**What to produce**
Lines to return, exactly: from the line with "purple plate F6:G6 level 1 -> none" to the line with "purple plate L11" in the entries below, both included.

+++ Working data +++

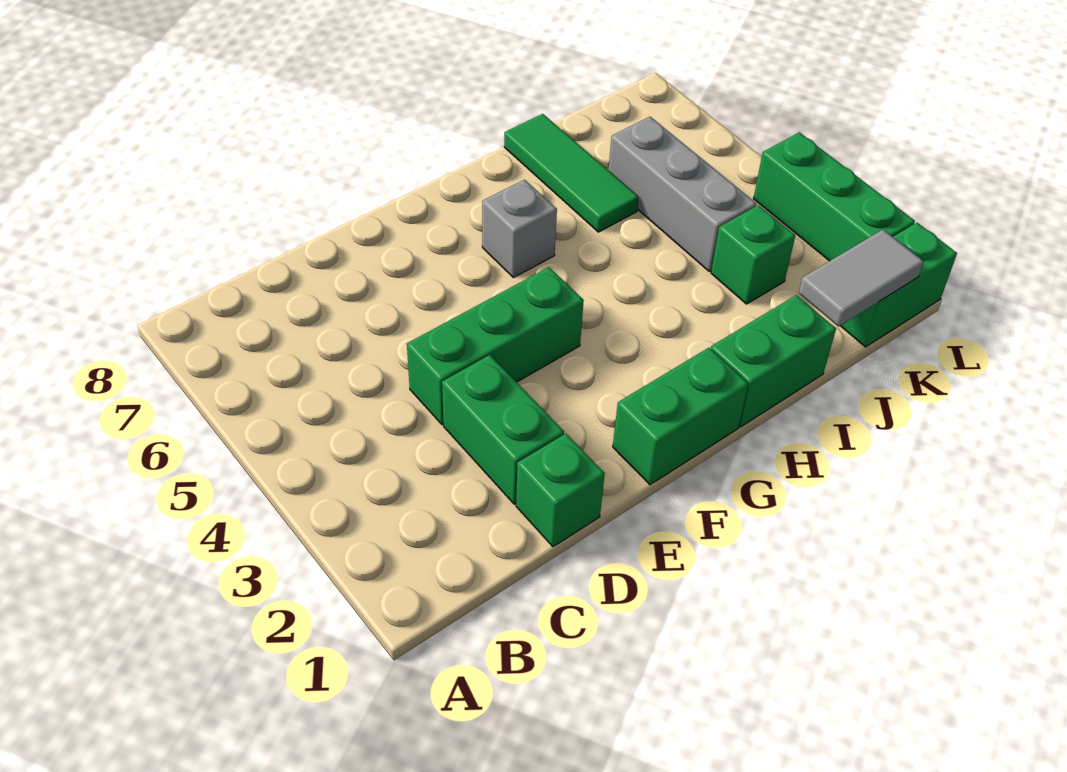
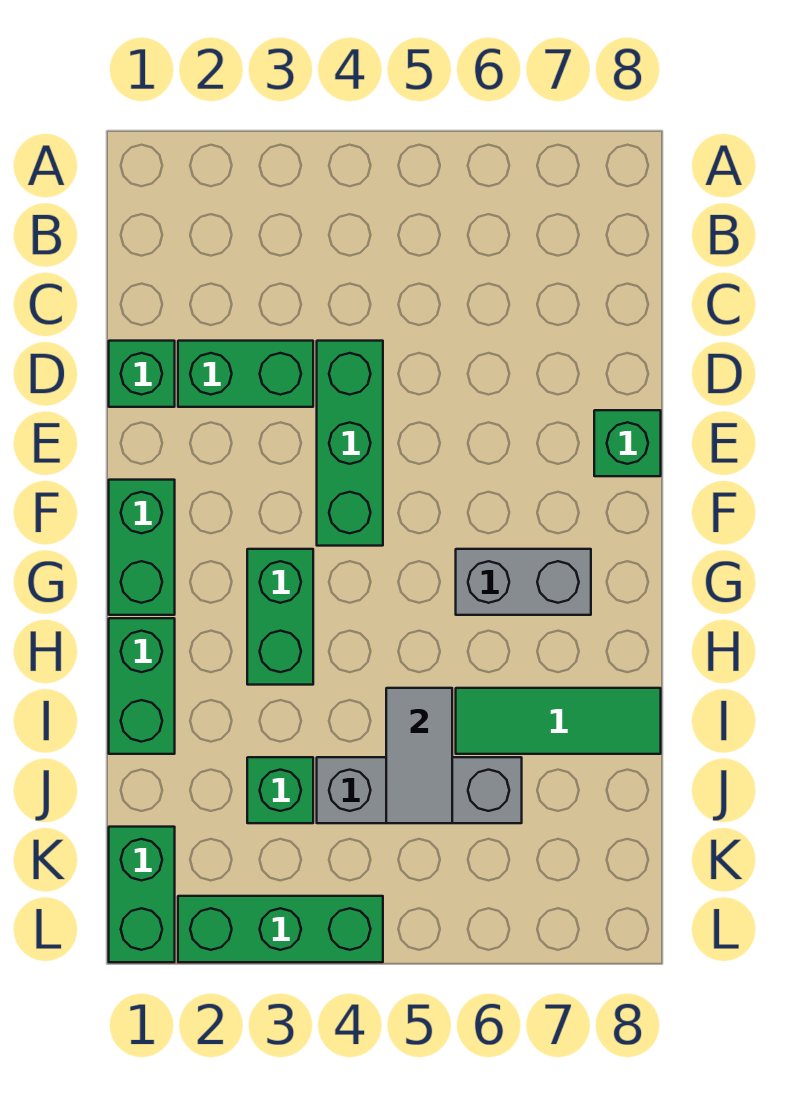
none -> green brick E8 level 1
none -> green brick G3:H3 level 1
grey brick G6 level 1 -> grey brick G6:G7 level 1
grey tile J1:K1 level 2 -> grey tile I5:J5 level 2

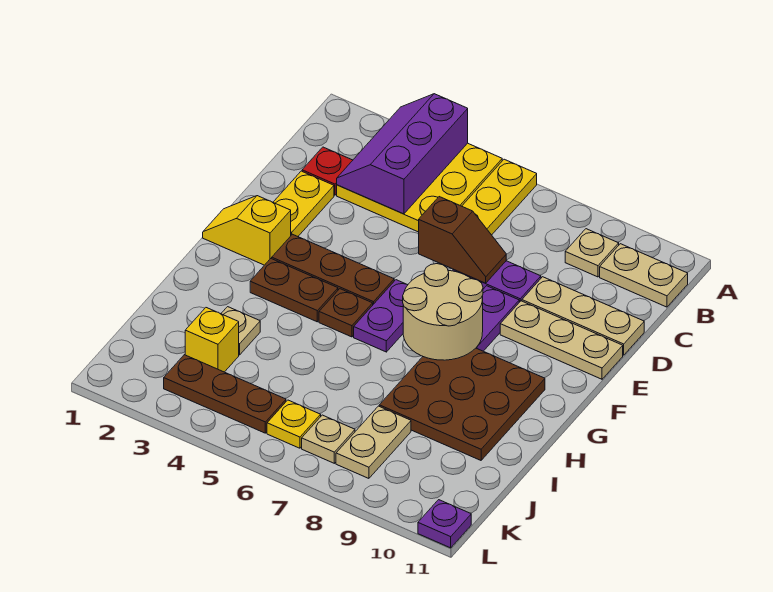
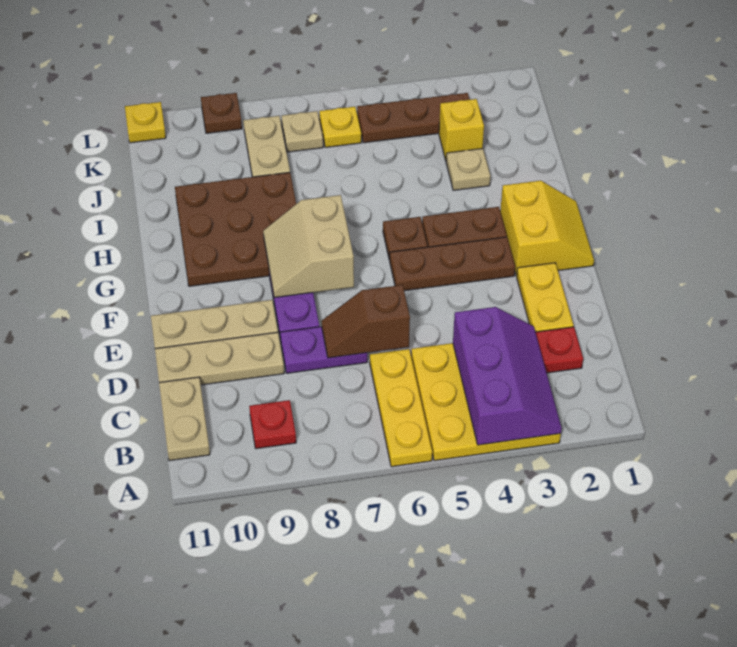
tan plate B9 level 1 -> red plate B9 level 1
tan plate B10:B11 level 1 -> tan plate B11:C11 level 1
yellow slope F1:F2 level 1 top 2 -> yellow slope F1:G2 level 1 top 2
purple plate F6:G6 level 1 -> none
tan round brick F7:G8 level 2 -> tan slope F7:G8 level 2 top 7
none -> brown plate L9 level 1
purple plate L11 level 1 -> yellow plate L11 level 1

+++
+++ Working data +++

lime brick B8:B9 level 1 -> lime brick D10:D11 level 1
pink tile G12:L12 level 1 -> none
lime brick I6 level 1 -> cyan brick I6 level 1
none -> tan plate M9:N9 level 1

+++

**Result**
purple plate F6:G6 level 1 -> none
tan round brick F7:G8 level 2 -> tan slope F7:G8 level 2 top 7
none -> brown plate L9 level 1
purple plate L11 level 1 -> yellow plate L11 level 1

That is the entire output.